* EXTRACTED DATA
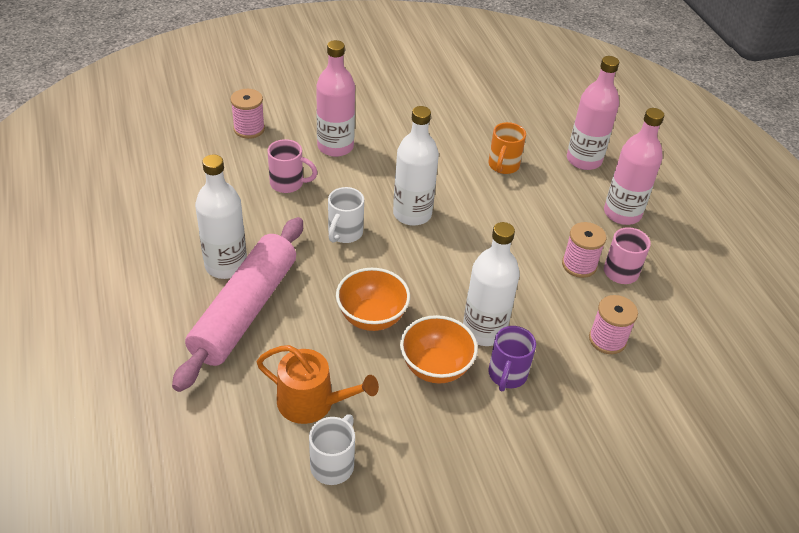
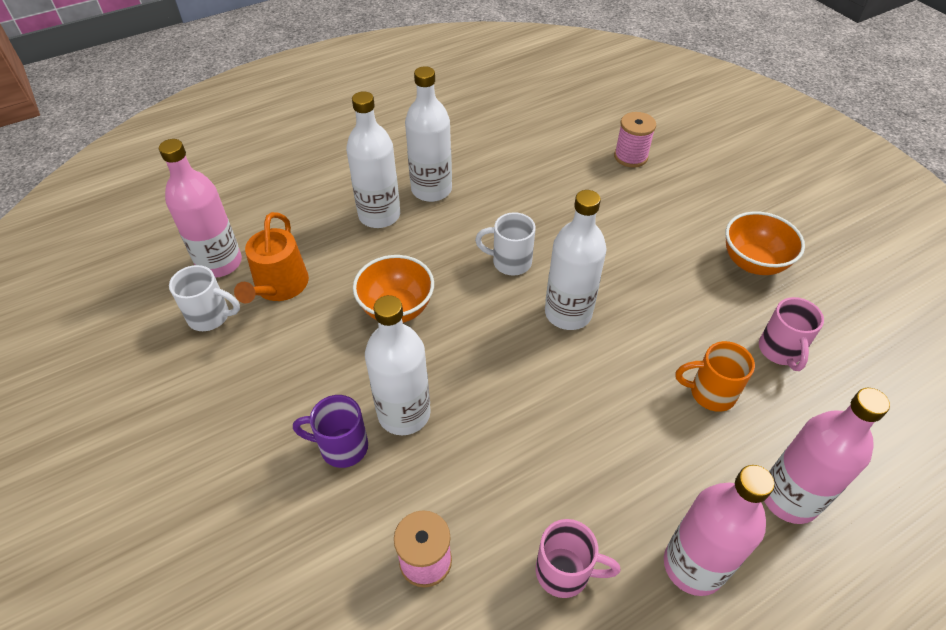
camera: 80 degrees right, 5 degrees up
(244, 310) = (379, 215): pink rolling pin -> white bottle
(288, 183) = (564, 203): pink mug -> pink mug (780, 351)
(335, 147) = (644, 225): pink bottle -> pink bottle (219, 263)
(435, 367) = (340, 376): orange bowl -> orange bowl (753, 263)
(579, 265) = (554, 511): pink spool -> none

* EXERCISE GOAL
Every line above with the word "pink" belongs in the answer, copied as written.

* ANSWER FOR THE TASK
(244, 310) = (379, 215): pink rolling pin -> white bottle
(288, 183) = (564, 203): pink mug -> pink mug (780, 351)
(335, 147) = (644, 225): pink bottle -> pink bottle (219, 263)
(579, 265) = (554, 511): pink spool -> none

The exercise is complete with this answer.